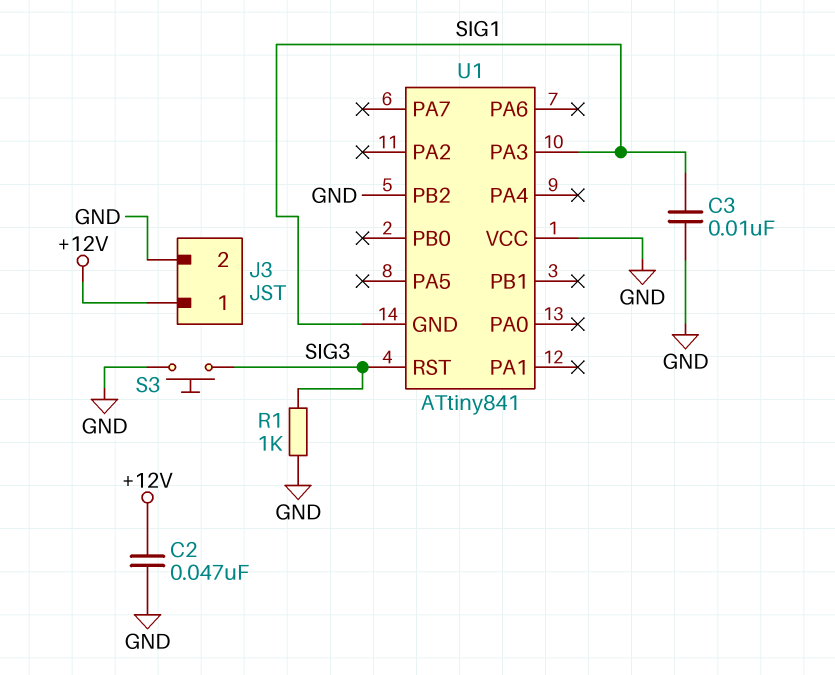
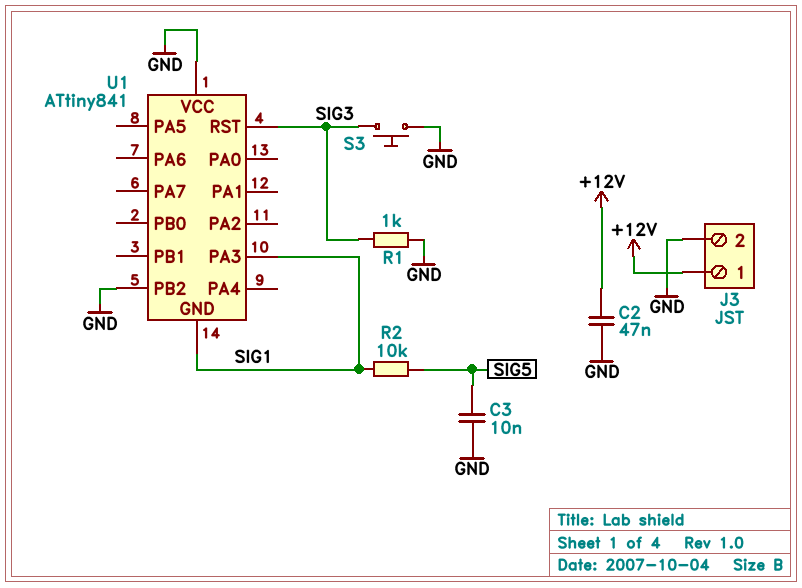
C3: 10nF (GND, SIG1) -> 10nF (GND, SIG5)
R2: none -> 10k (SIG1, SIG5)

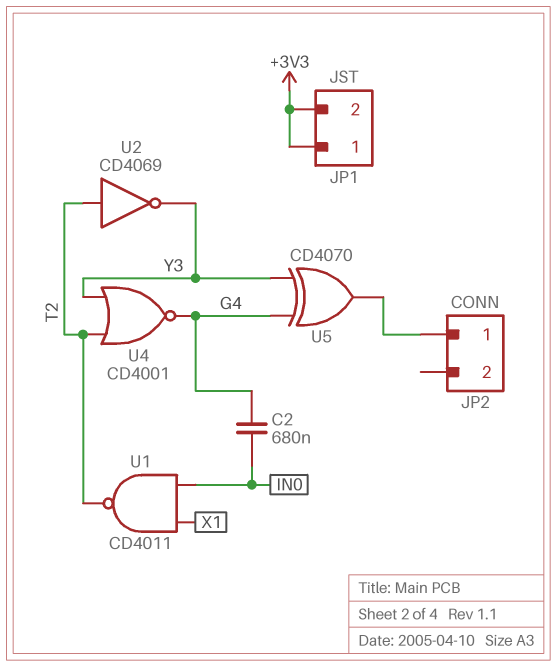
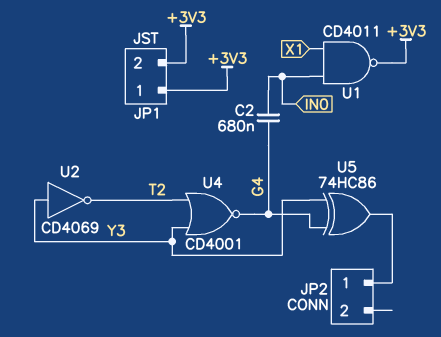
U1: NAND CD4011 (in IN0, in X1, out T2) -> NAND CD4011 (in IN0, in X1, out +3V3)
U2: NOT CD4069 (in T2, out Y3) -> NOT CD4069 (in Y3, out T2)
U5: XOR CD4070 (in G4, in Y3, out JP2/1) -> XOR 74HC86 (in G4, in Y3, out JP2/1)

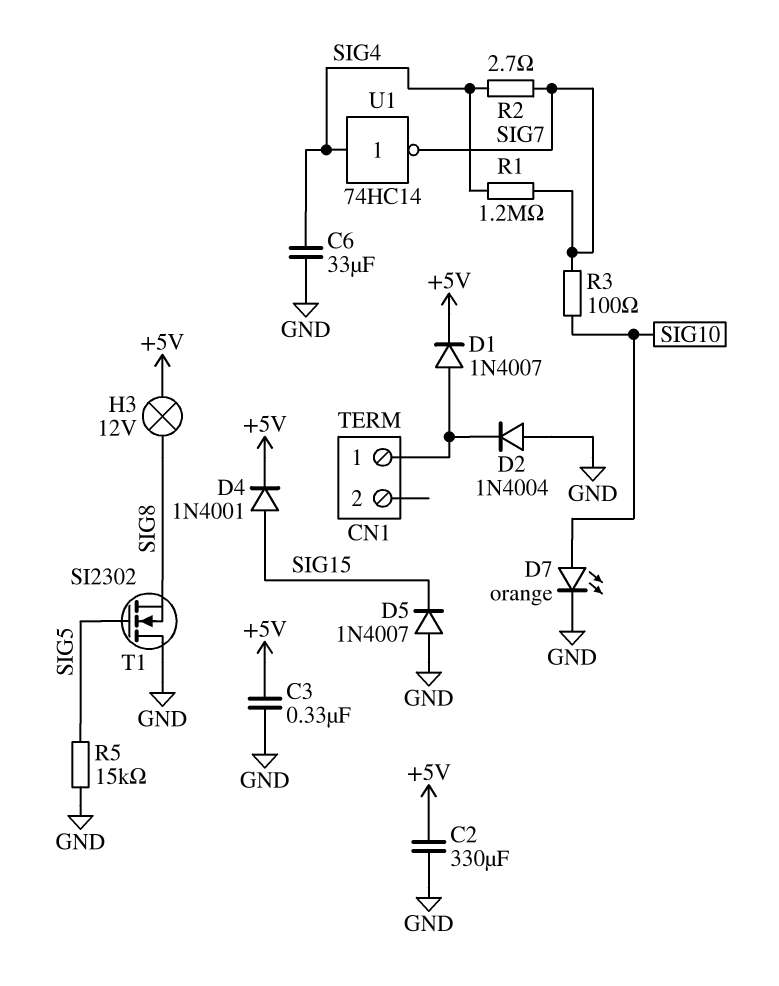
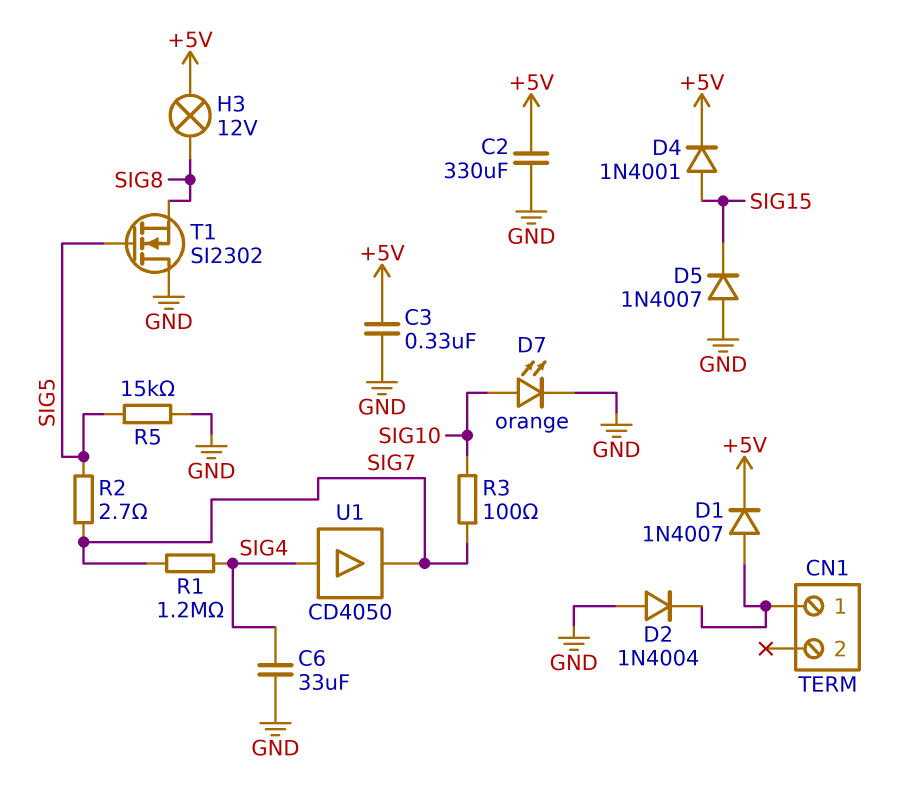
R2: 2.7 (SIG4, SIG7) -> 2.7 (SIG5, SIG7)
U1: NOT 74HC14 (in SIG4, out SIG7) -> buffer CD4050 (in SIG4, out SIG7)

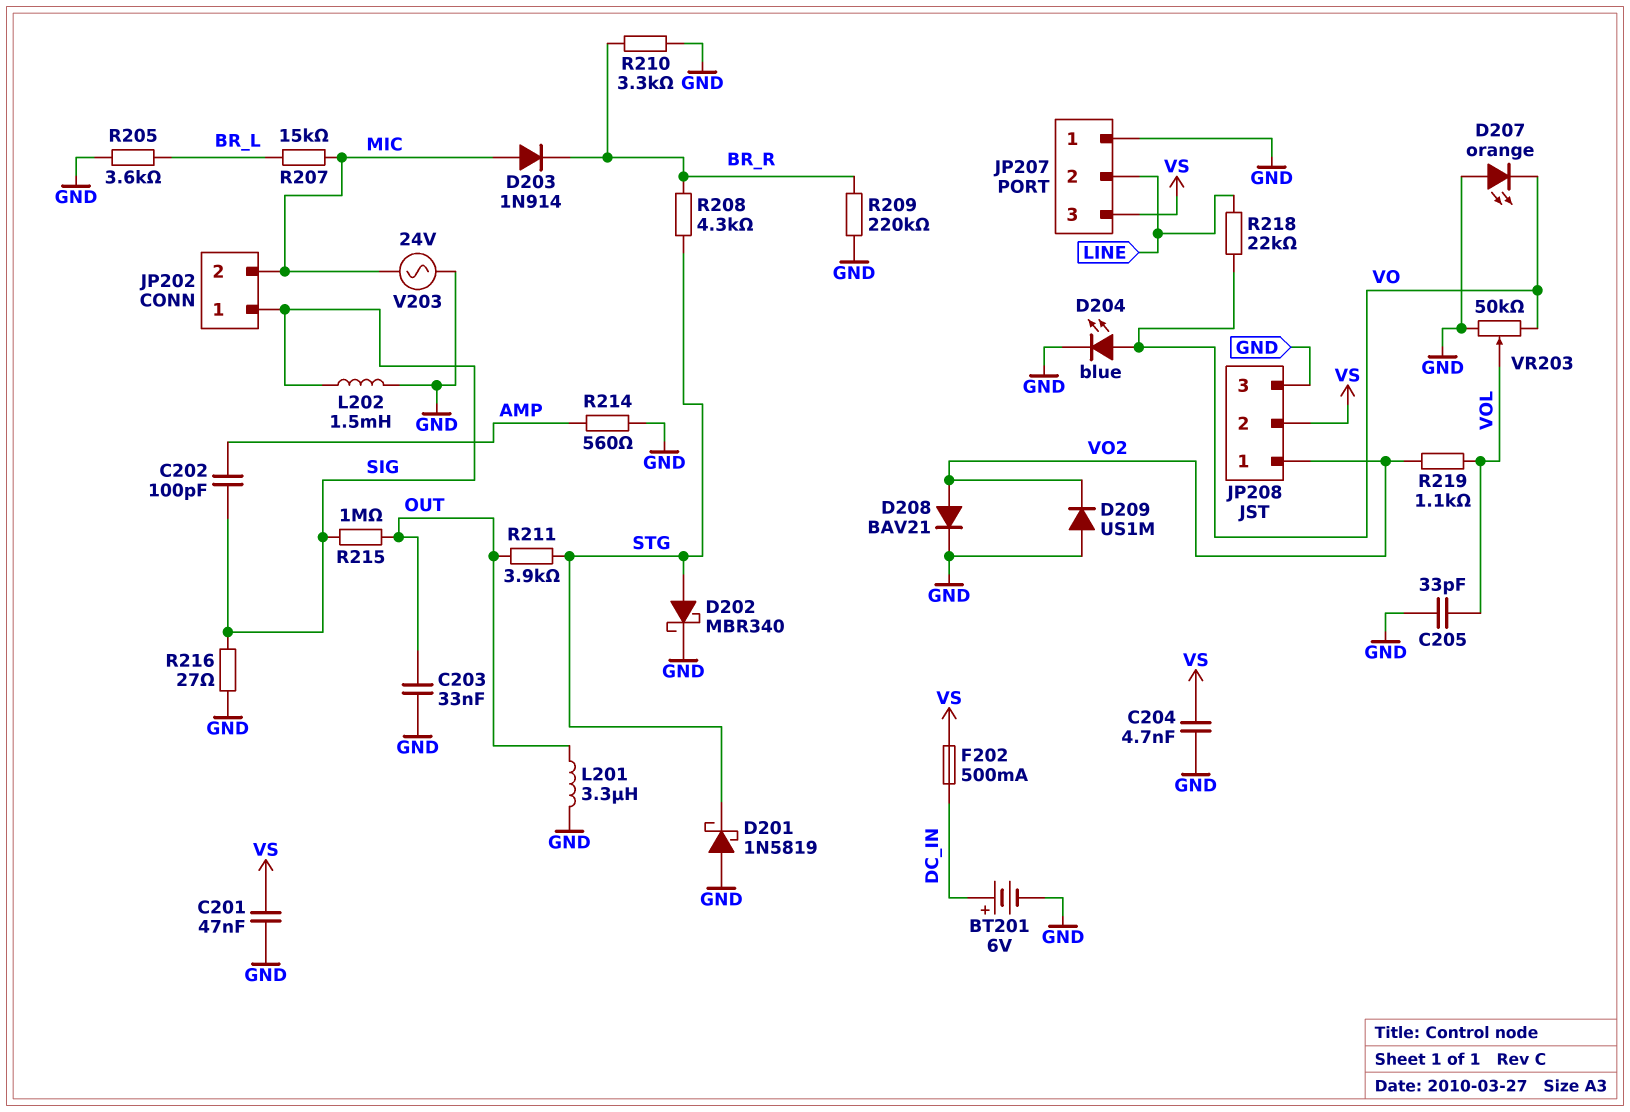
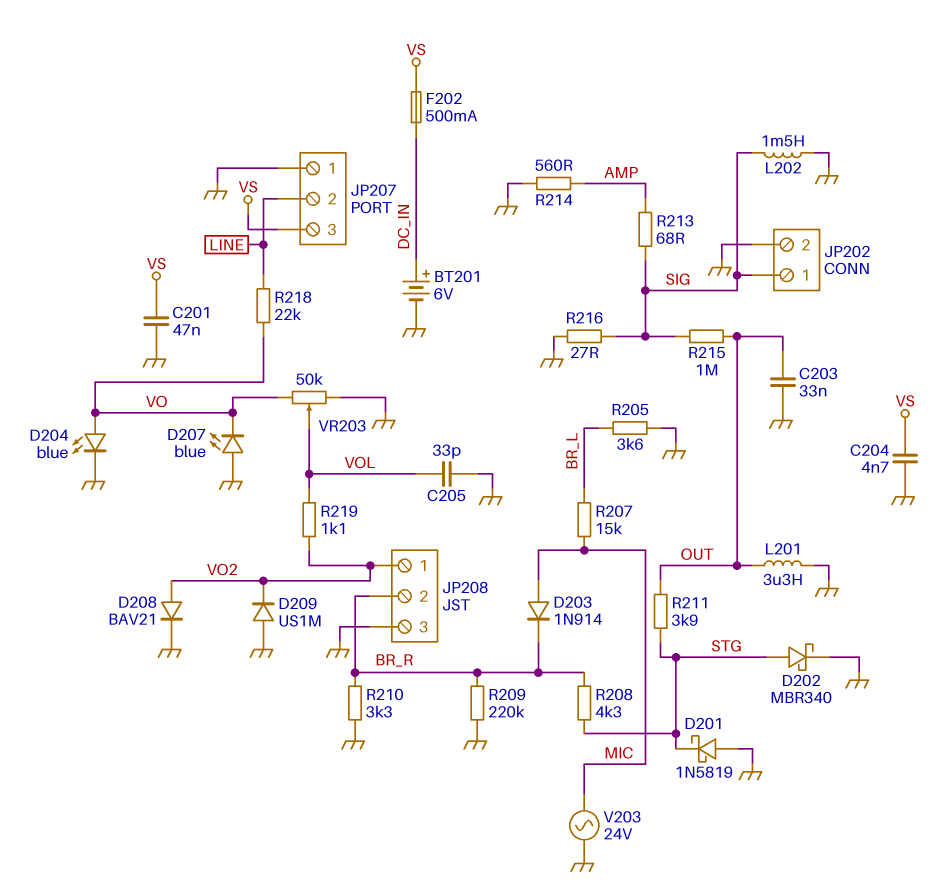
C202: 100pF (AMP, SIG) -> none
D207: LED orange (A GND, K VO) -> LED blue (A GND, K VO)
JP202 pin 2: MIC -> GND
JP208 pin 2: VS -> BR_R
R213: none -> 68 (AMP, SIG)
::::
Problem details: Each entry above must come back exactly as written. Drop the images.

Exercise response:
C3: 10nF (GND, SIG1) -> 10nF (GND, SIG5)
R2: none -> 10k (SIG1, SIG5)

U1: NAND CD4011 (in IN0, in X1, out T2) -> NAND CD4011 (in IN0, in X1, out +3V3)
U2: NOT CD4069 (in T2, out Y3) -> NOT CD4069 (in Y3, out T2)
U5: XOR CD4070 (in G4, in Y3, out JP2/1) -> XOR 74HC86 (in G4, in Y3, out JP2/1)

R2: 2.7 (SIG4, SIG7) -> 2.7 (SIG5, SIG7)
U1: NOT 74HC14 (in SIG4, out SIG7) -> buffer CD4050 (in SIG4, out SIG7)

C202: 100pF (AMP, SIG) -> none
D207: LED orange (A GND, K VO) -> LED blue (A GND, K VO)
JP202 pin 2: MIC -> GND
JP208 pin 2: VS -> BR_R
R213: none -> 68 (AMP, SIG)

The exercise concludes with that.